For the entries below, work out how many lines include the string "RESET", then write only that number.

* **EXERCISE INPUTS**
--------------------------------------------------

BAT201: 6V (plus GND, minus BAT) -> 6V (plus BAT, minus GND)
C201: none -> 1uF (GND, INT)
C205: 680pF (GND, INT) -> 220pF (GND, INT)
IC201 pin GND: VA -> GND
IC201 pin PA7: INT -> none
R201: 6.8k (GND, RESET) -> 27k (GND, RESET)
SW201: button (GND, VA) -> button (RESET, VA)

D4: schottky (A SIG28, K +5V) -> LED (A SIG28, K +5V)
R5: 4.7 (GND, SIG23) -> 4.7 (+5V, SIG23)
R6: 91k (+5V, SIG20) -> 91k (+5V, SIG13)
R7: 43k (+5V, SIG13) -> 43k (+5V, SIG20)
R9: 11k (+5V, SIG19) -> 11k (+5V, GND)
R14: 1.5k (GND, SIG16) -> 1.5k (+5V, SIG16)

--------------------------------------------------

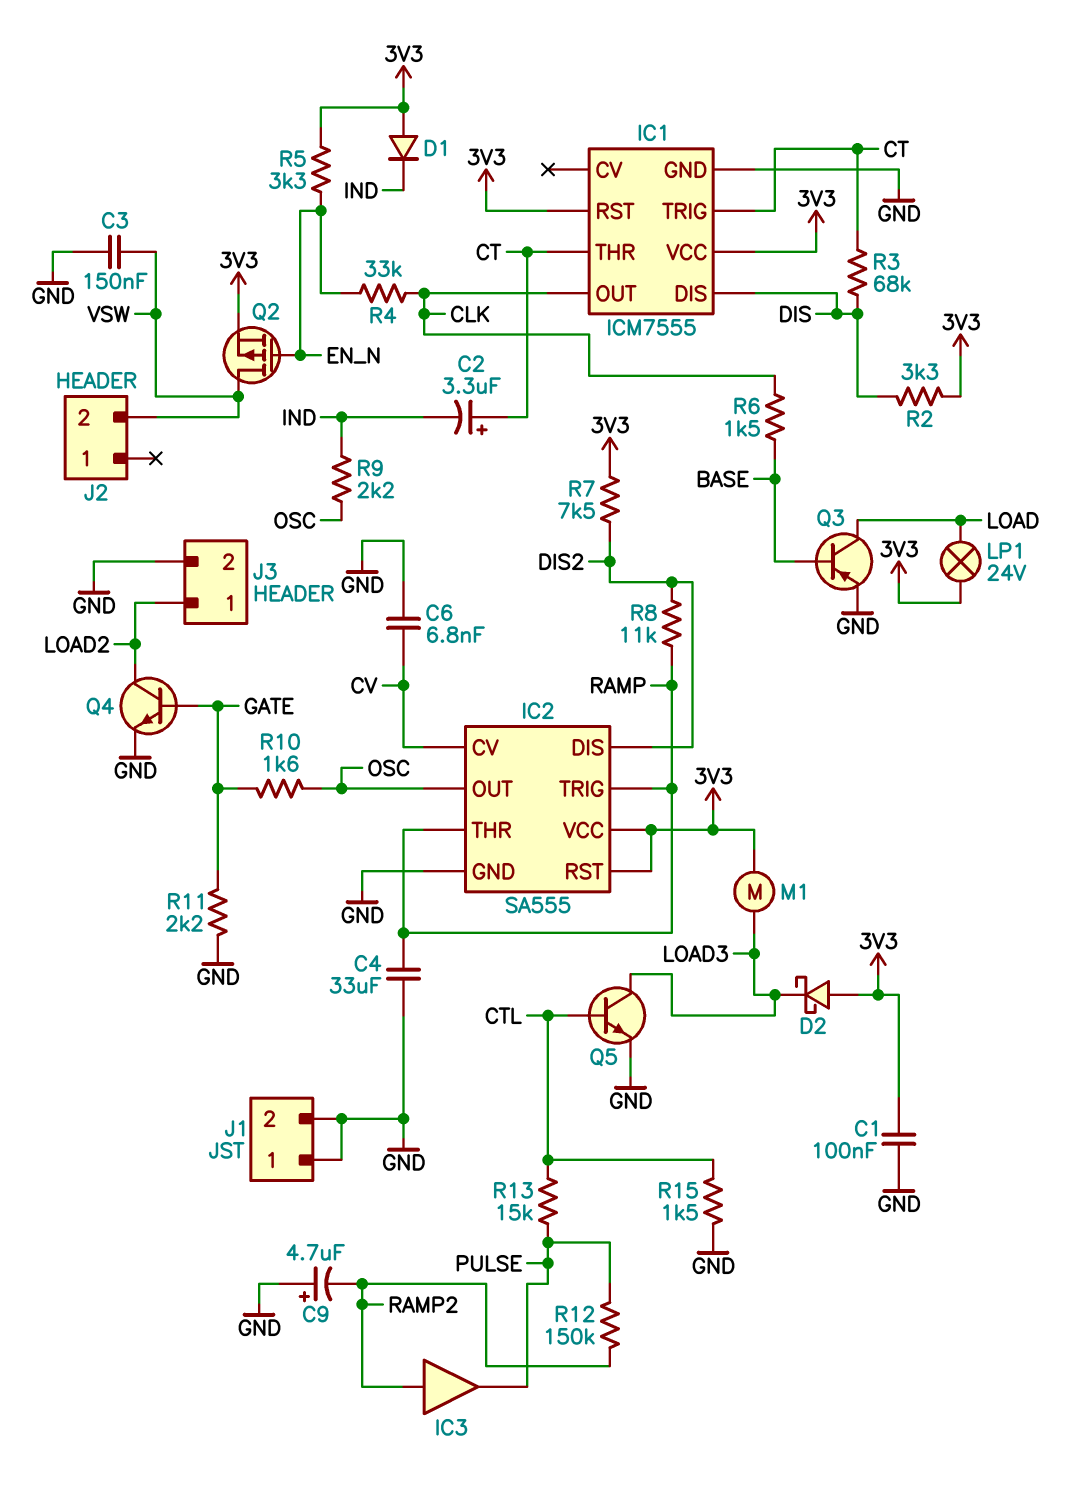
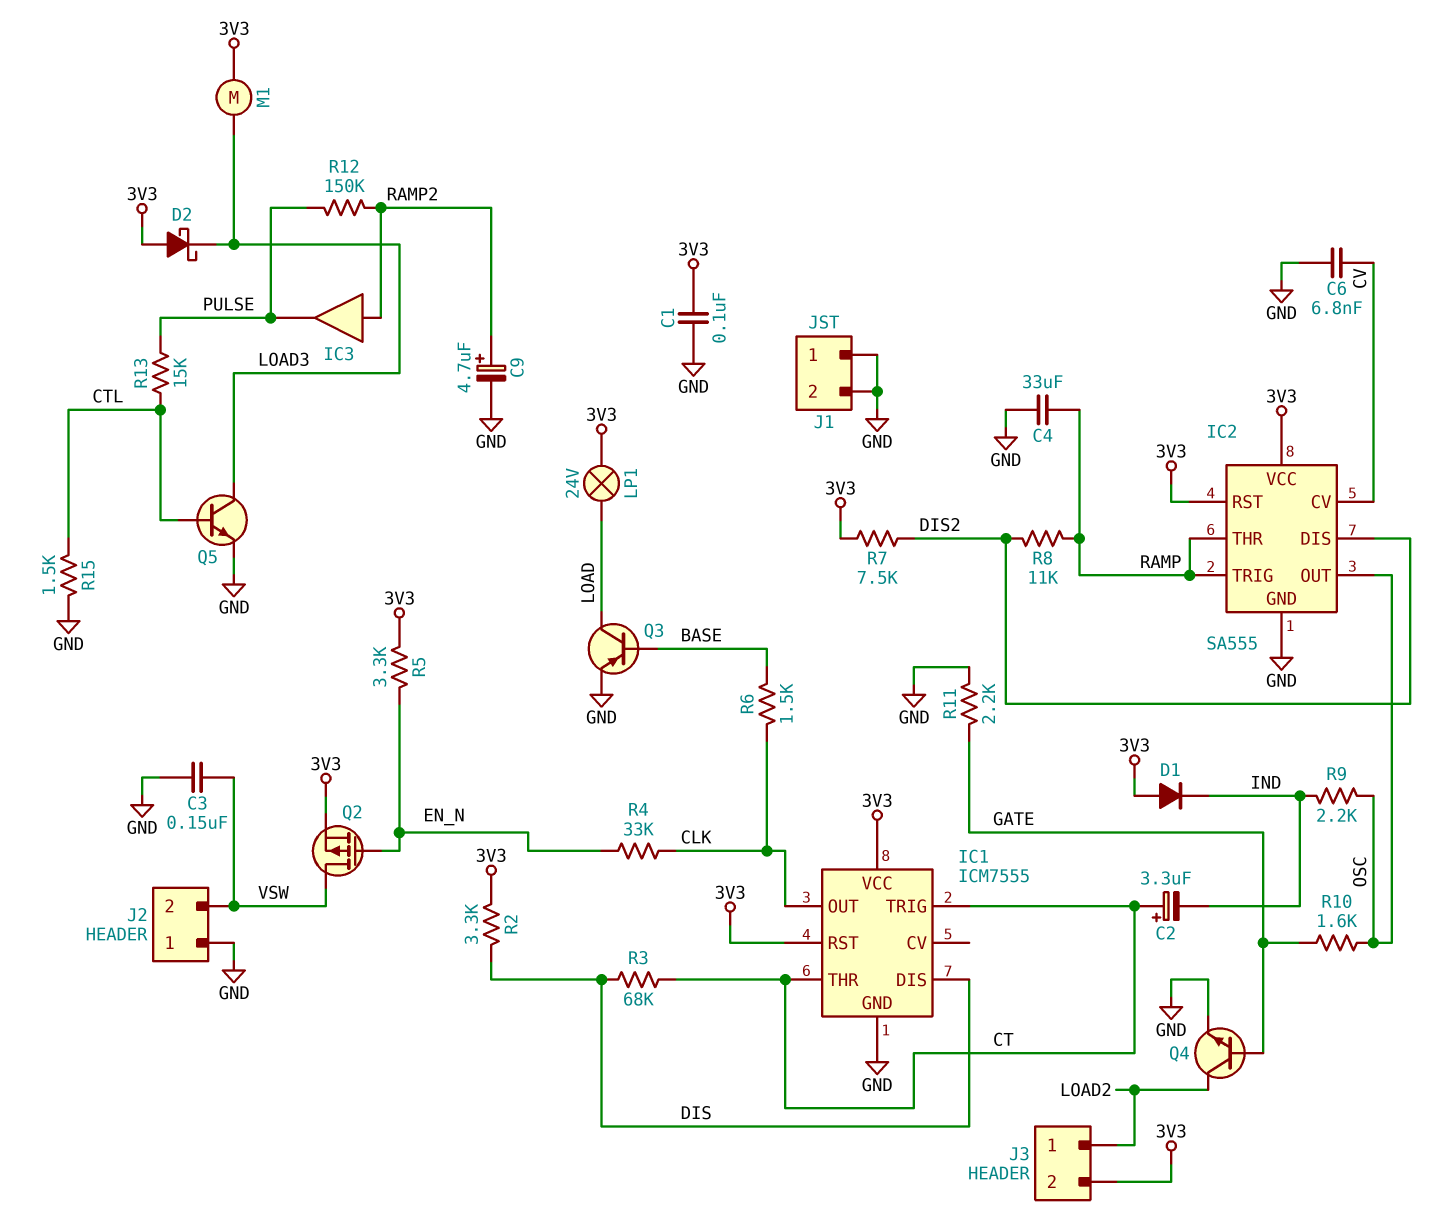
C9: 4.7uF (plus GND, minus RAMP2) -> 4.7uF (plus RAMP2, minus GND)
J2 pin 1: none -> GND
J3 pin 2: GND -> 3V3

--------------------------------------------------

* **RESPONSE**
2